Work to complete:
Starting at the line with "V204: 5V (plus" and going on through the line with "C2: 33nF (+5V, GND) -> 100nF (+5V, GND)", reproduce each line in the records below exactly and nothing more.

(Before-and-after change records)

------------------------------------------------------------------------

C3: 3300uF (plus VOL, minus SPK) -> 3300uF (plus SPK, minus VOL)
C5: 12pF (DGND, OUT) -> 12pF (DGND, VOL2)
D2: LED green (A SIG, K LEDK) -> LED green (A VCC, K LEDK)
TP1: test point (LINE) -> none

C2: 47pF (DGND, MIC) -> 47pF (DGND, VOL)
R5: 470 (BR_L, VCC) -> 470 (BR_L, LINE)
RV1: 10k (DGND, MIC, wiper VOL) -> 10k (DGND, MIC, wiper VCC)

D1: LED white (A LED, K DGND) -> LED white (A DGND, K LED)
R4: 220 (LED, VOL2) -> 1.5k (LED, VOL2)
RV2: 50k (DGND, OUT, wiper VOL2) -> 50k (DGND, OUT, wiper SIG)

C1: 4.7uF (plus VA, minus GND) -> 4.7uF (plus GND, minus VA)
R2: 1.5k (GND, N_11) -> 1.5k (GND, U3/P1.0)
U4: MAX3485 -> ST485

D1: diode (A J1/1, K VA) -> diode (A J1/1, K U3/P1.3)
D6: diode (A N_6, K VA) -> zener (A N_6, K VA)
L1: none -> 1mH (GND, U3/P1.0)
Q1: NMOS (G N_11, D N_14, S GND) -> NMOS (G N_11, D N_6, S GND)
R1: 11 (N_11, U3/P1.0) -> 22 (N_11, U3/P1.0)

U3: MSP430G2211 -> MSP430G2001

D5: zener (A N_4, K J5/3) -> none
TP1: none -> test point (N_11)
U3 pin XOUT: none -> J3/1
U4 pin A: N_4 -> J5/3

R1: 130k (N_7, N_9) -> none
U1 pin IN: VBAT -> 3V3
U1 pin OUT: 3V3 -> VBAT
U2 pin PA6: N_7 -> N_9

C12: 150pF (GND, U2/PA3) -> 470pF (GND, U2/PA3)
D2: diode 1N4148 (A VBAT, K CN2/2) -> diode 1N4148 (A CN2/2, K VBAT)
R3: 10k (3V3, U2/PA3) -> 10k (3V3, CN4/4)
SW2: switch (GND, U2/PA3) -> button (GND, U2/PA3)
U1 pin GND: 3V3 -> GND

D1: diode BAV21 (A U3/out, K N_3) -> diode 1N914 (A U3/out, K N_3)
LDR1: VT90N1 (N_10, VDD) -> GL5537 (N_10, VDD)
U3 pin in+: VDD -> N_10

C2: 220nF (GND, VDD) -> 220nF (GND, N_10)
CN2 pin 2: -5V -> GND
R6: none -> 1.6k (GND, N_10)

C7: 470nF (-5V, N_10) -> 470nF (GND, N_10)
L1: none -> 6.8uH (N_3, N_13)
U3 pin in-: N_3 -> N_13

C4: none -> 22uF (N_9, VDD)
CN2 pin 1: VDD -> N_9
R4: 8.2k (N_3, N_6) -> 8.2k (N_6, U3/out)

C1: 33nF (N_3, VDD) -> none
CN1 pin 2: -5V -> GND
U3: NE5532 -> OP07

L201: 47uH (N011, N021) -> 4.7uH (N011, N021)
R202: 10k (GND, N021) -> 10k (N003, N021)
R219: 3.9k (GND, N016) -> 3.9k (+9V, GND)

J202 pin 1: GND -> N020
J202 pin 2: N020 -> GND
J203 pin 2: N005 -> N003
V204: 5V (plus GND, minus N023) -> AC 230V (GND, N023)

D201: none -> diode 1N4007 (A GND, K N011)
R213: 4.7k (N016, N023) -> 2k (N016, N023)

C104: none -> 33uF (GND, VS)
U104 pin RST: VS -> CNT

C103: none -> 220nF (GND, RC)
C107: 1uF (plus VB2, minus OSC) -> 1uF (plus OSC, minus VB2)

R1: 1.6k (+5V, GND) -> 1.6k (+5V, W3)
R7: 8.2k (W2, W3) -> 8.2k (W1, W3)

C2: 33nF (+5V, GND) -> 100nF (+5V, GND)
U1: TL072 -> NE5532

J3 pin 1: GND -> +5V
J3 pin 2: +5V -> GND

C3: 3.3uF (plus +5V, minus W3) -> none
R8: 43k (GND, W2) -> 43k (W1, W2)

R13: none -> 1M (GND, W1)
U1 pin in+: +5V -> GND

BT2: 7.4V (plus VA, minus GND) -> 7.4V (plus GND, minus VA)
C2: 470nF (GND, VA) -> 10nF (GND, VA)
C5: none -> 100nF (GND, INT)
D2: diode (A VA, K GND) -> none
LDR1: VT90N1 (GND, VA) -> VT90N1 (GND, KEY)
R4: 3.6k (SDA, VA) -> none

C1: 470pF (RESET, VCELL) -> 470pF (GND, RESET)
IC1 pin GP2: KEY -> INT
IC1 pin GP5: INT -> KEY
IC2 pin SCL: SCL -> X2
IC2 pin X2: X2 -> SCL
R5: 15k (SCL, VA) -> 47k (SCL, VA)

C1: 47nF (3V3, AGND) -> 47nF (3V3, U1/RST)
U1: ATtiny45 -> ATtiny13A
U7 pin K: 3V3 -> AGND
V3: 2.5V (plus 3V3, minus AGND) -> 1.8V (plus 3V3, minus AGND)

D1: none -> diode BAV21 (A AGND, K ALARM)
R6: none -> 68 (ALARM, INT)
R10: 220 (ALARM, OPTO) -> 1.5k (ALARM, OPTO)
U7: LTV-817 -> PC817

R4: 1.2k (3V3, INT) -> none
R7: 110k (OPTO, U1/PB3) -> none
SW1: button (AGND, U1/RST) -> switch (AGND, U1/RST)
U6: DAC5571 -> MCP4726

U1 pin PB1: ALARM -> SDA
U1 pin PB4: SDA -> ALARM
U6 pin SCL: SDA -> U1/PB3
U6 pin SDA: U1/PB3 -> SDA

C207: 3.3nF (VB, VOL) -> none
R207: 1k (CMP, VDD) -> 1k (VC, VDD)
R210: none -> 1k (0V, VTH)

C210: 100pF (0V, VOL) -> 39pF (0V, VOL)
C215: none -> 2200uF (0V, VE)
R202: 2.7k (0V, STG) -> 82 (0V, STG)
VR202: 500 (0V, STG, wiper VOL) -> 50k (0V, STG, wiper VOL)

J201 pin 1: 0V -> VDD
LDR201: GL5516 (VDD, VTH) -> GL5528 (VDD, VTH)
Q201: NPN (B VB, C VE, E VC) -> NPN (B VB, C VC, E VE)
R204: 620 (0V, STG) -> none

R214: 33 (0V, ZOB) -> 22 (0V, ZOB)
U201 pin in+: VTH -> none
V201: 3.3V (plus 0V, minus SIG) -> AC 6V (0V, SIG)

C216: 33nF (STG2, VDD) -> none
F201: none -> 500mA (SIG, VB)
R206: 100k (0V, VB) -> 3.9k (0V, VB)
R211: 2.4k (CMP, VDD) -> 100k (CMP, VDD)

------------------------------------------------------------------------

Answer for the task:
V204: 5V (plus GND, minus N023) -> AC 230V (GND, N023)

D201: none -> diode 1N4007 (A GND, K N011)
R213: 4.7k (N016, N023) -> 2k (N016, N023)

C104: none -> 33uF (GND, VS)
U104 pin RST: VS -> CNT

C103: none -> 220nF (GND, RC)
C107: 1uF (plus VB2, minus OSC) -> 1uF (plus OSC, minus VB2)

R1: 1.6k (+5V, GND) -> 1.6k (+5V, W3)
R7: 8.2k (W2, W3) -> 8.2k (W1, W3)

C2: 33nF (+5V, GND) -> 100nF (+5V, GND)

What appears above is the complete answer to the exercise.